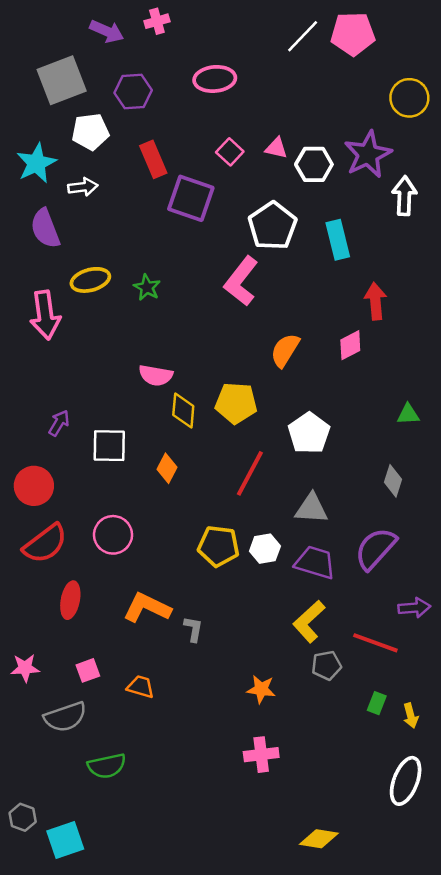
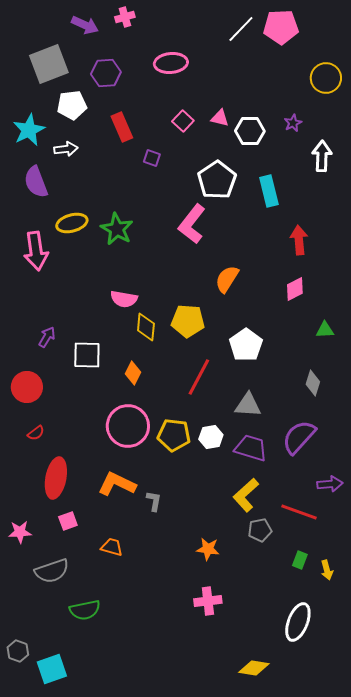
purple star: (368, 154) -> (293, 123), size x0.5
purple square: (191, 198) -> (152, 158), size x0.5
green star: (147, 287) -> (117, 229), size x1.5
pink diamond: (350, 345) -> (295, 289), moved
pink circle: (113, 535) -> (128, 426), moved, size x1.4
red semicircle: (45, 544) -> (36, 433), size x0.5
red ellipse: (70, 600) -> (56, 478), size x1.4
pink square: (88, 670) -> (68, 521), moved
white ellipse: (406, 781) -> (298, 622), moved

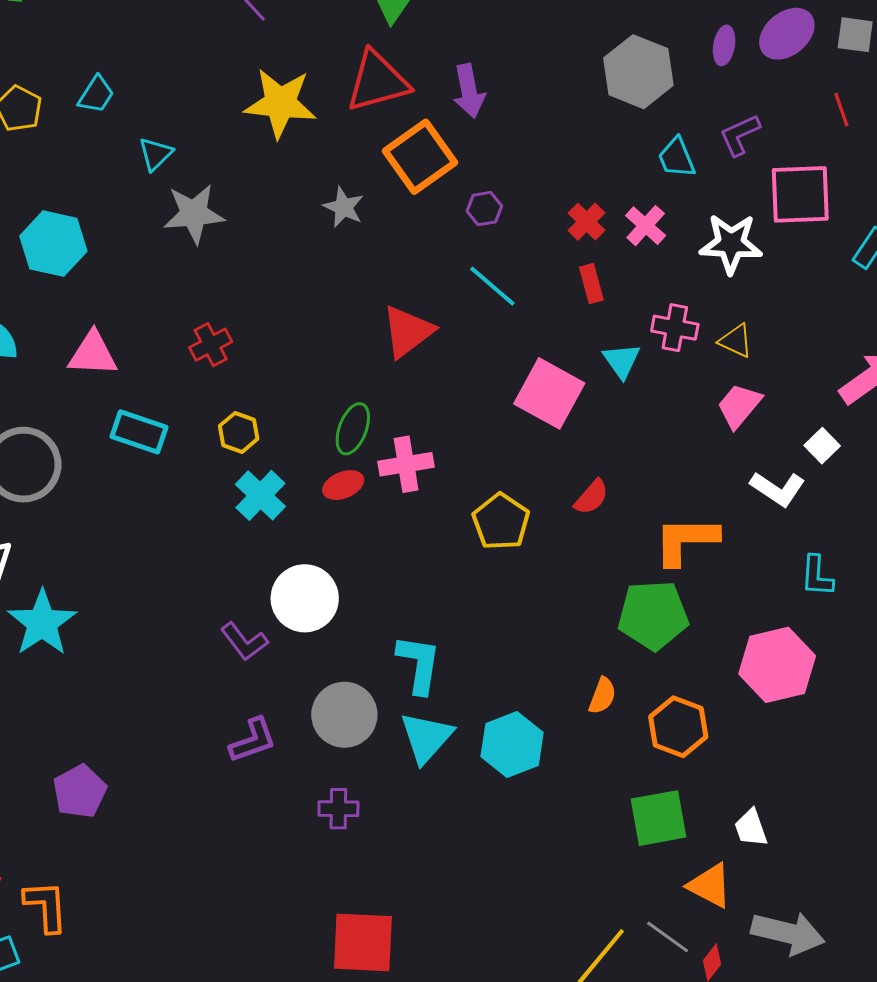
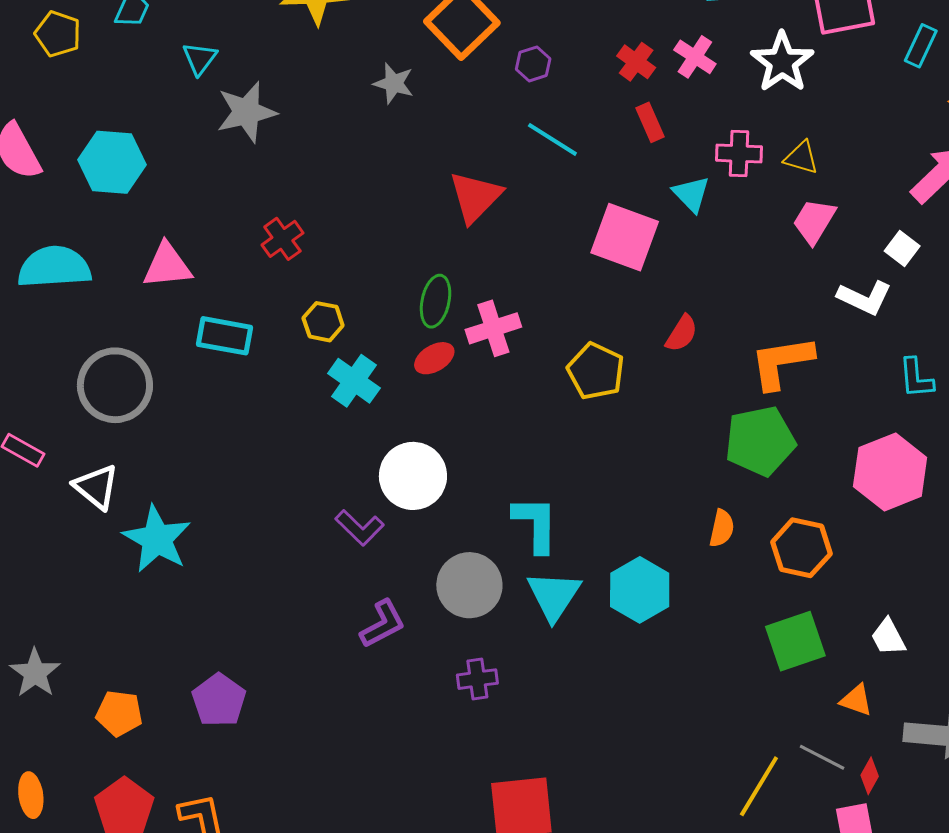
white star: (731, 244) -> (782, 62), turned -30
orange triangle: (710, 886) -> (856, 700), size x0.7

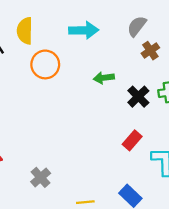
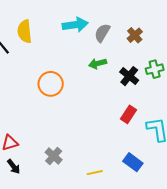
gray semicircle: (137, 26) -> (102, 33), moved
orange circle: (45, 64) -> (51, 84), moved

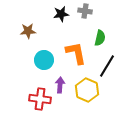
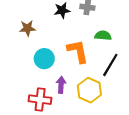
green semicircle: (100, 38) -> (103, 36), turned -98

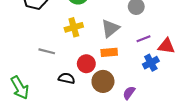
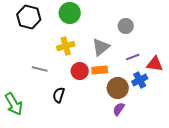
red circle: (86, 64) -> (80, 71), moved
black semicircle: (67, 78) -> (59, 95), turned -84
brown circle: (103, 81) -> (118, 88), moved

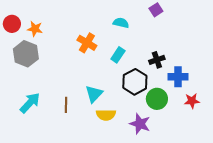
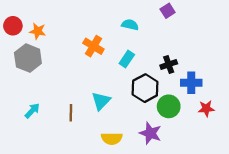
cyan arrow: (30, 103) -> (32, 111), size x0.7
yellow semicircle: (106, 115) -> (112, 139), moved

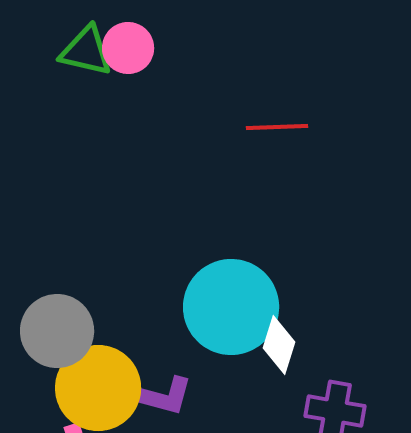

:: Task statement ::
Print the material above word for word, first line through the line with "red circle: (86, 64) -> (80, 71), moved", and leave every picture out.

:: Output below ::
purple star: (368, 154) -> (293, 123), size x0.5
purple square: (191, 198) -> (152, 158), size x0.5
green star: (147, 287) -> (117, 229), size x1.5
pink diamond: (350, 345) -> (295, 289), moved
pink circle: (113, 535) -> (128, 426), moved, size x1.4
red semicircle: (45, 544) -> (36, 433), size x0.5
red ellipse: (70, 600) -> (56, 478), size x1.4
pink square: (88, 670) -> (68, 521), moved
white ellipse: (406, 781) -> (298, 622), moved

white star: (731, 244) -> (782, 62), turned -30
orange triangle: (710, 886) -> (856, 700), size x0.7

gray semicircle: (137, 26) -> (102, 33), moved
orange circle: (45, 64) -> (51, 84), moved

green semicircle: (100, 38) -> (103, 36), turned -98

red circle: (86, 64) -> (80, 71), moved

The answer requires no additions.